* [WHAT THE TASK ASKS]: Pictures do not belong in the copy; restate the records below word for word.

============

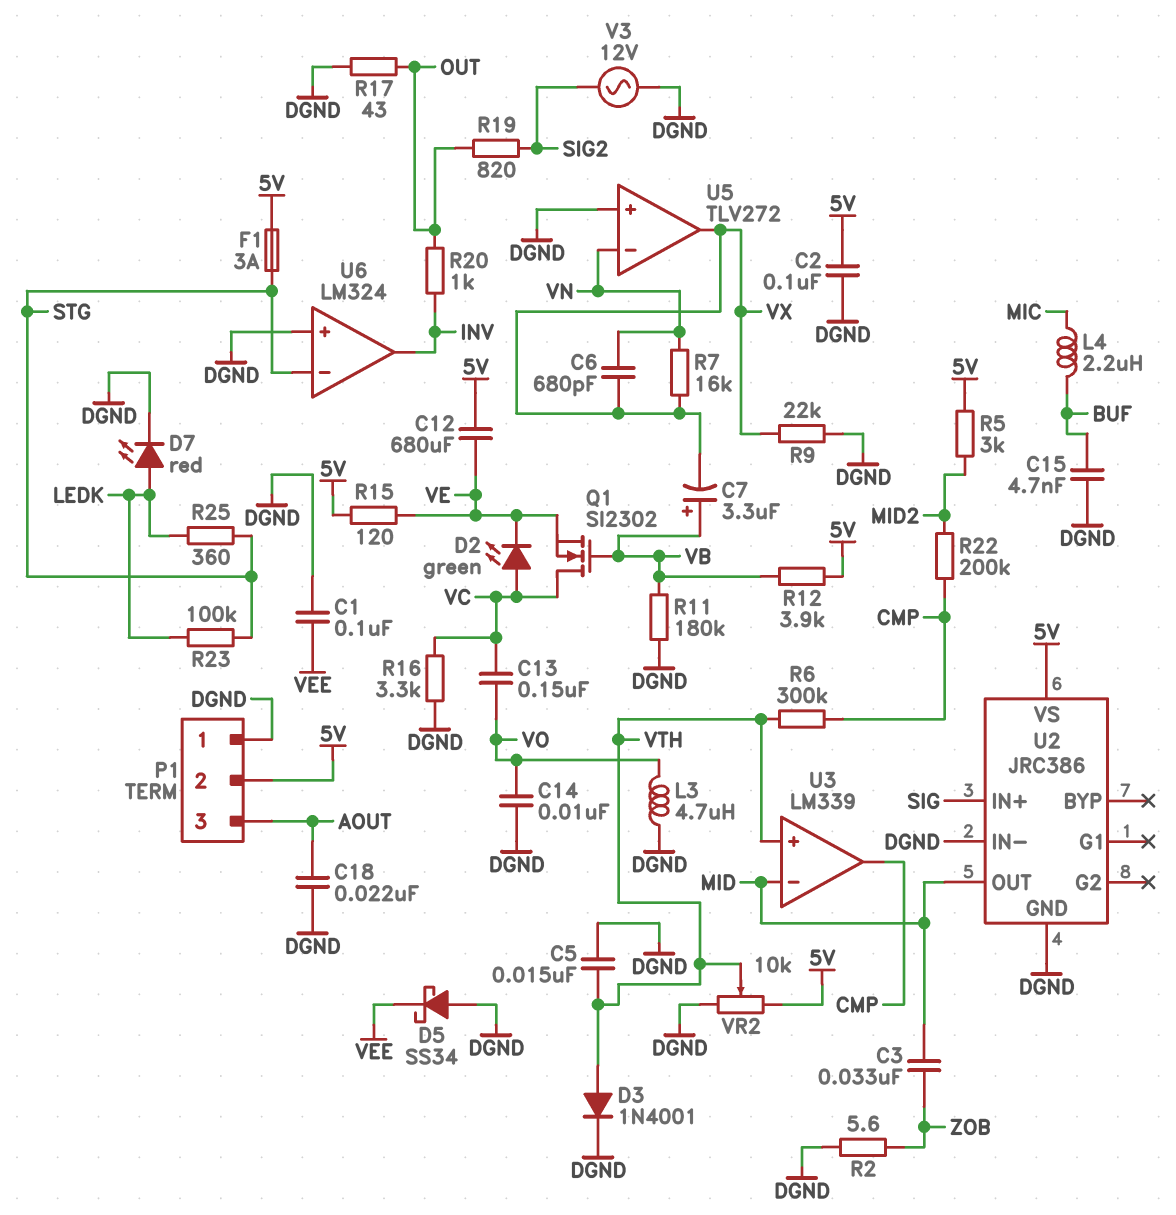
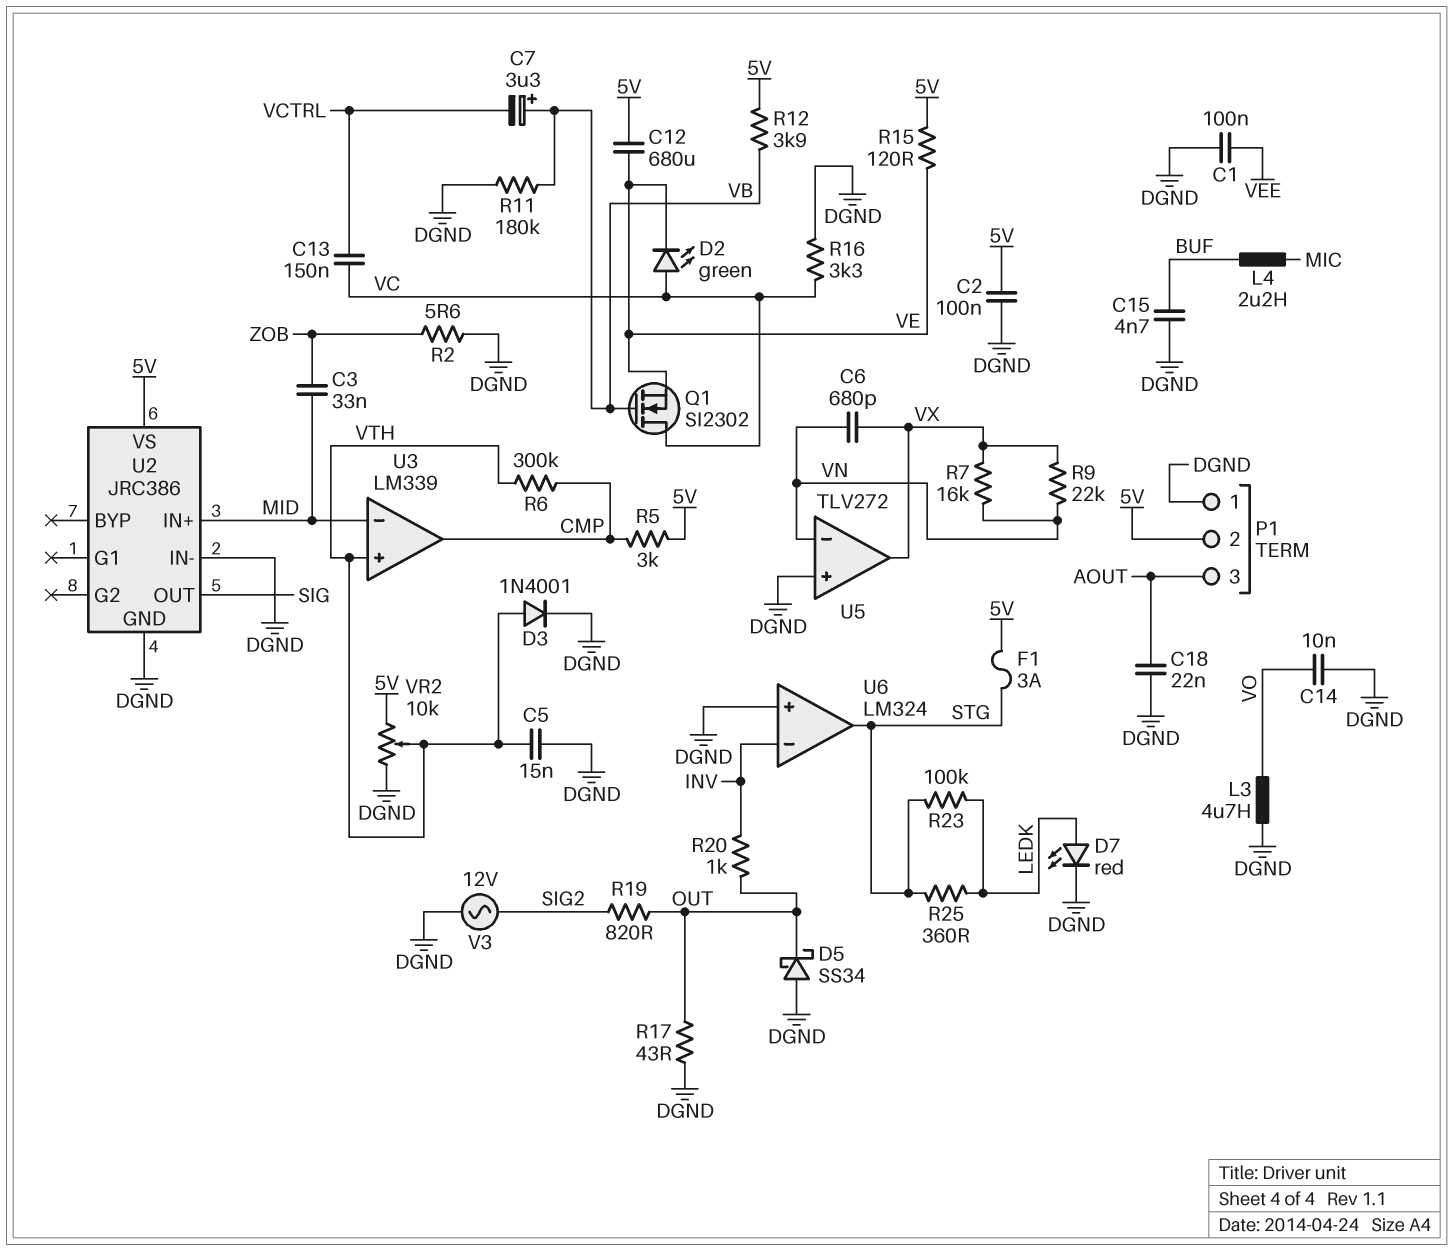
C7: 3.3uF (plus VB, minus VX) -> 3.3uF (plus VB, minus VCTRL)
C13: 150nF (VC, VO) -> 150nF (VC, VCTRL)
D5: schottky SS34 (A DGND, K VEE) -> schottky SS34 (A DGND, K OUT)
R5: 3k (5V, MID2) -> 3k (5V, CMP)
R9: 22k (DGND, VX) -> 22k (VN, VX)
R22: 200k (CMP, MID2) -> none
U2 pin IN+: SIG -> MID
U2 pin OUT: MID -> SIG
U6 pin in-: STG -> INV
U6 pin out: INV -> STG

============

* [WRITTEN RESPONSE]:
C7: 3.3uF (plus VB, minus VX) -> 3.3uF (plus VB, minus VCTRL)
C13: 150nF (VC, VO) -> 150nF (VC, VCTRL)
D5: schottky SS34 (A DGND, K VEE) -> schottky SS34 (A DGND, K OUT)
R5: 3k (5V, MID2) -> 3k (5V, CMP)
R9: 22k (DGND, VX) -> 22k (VN, VX)
R22: 200k (CMP, MID2) -> none
U2 pin IN+: SIG -> MID
U2 pin OUT: MID -> SIG
U6 pin in-: STG -> INV
U6 pin out: INV -> STG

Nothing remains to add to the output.